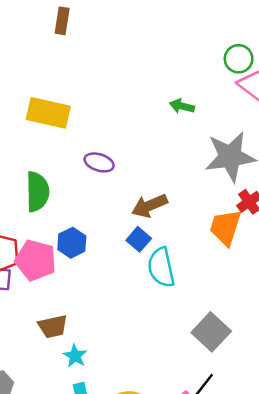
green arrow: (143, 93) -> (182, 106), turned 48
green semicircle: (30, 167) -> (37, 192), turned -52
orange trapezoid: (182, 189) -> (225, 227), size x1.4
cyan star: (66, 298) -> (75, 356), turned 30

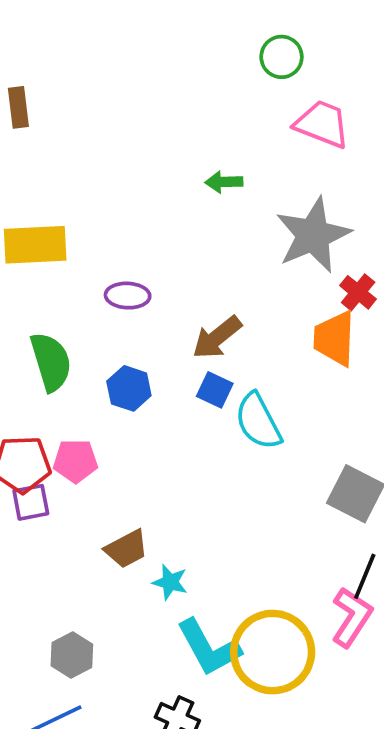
green circle: (239, 59) -> (282, 57), moved
blue hexagon: (72, 243) -> (129, 388), moved
pink pentagon: (36, 260) -> (75, 461), size x0.7

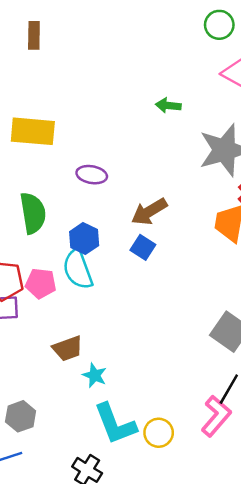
cyan semicircle: (258, 421) -> (78, 269), moved
yellow circle: (273, 652) -> (159, 433), size x0.5

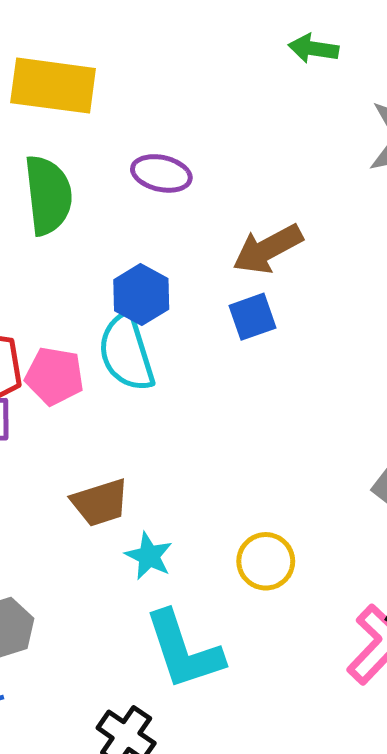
green semicircle: (33, 213) -> (48, 195), moved
blue square: (143, 247) -> (252, 317), turned 35
yellow circle: (159, 433) -> (266, 561), moved

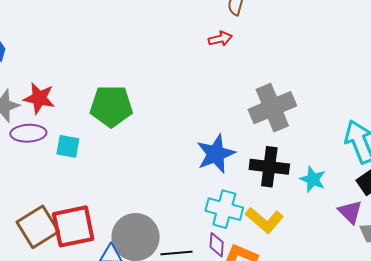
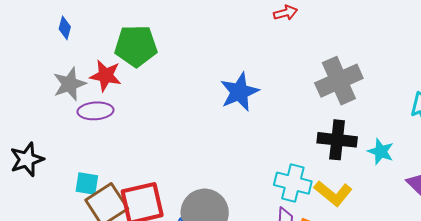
green pentagon: (111, 106) -> (136, 46), moved
cyan square: (68, 146) -> (87, 183), moved
blue star: (216, 154) -> (239, 92), moved

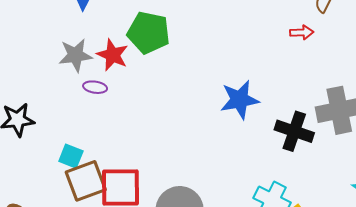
purple ellipse: (95, 111) -> (95, 87), size x0.7
black cross: (337, 140) -> (294, 131), moved

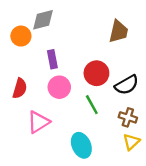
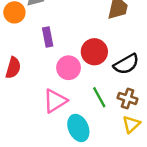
pink circle: (59, 87) -> (69, 68), moved
green line: (92, 105) -> (99, 97), moved
pink triangle: (38, 122) -> (55, 101), moved

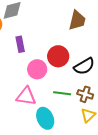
green line: (99, 97) -> (62, 93), turned -54
pink triangle: (55, 101) -> (26, 96), turned 40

________

- [To-do item] Copy the listing above verbatim, leaving out pictures.

- [Answer for the task]
green arrow: (143, 93) -> (182, 106), turned 48
green semicircle: (30, 167) -> (37, 192), turned -52
orange trapezoid: (182, 189) -> (225, 227), size x1.4
cyan star: (66, 298) -> (75, 356), turned 30

green circle: (239, 59) -> (282, 57), moved
blue hexagon: (72, 243) -> (129, 388), moved
pink pentagon: (36, 260) -> (75, 461), size x0.7

cyan semicircle: (258, 421) -> (78, 269), moved
yellow circle: (273, 652) -> (159, 433), size x0.5

green semicircle: (33, 213) -> (48, 195), moved
blue square: (143, 247) -> (252, 317), turned 35
yellow circle: (159, 433) -> (266, 561), moved

green pentagon: (111, 106) -> (136, 46), moved
cyan square: (68, 146) -> (87, 183), moved
blue star: (216, 154) -> (239, 92), moved

purple ellipse: (95, 111) -> (95, 87), size x0.7
black cross: (337, 140) -> (294, 131), moved

pink circle: (59, 87) -> (69, 68), moved
green line: (92, 105) -> (99, 97), moved
pink triangle: (38, 122) -> (55, 101), moved

green line: (99, 97) -> (62, 93), turned -54
pink triangle: (55, 101) -> (26, 96), turned 40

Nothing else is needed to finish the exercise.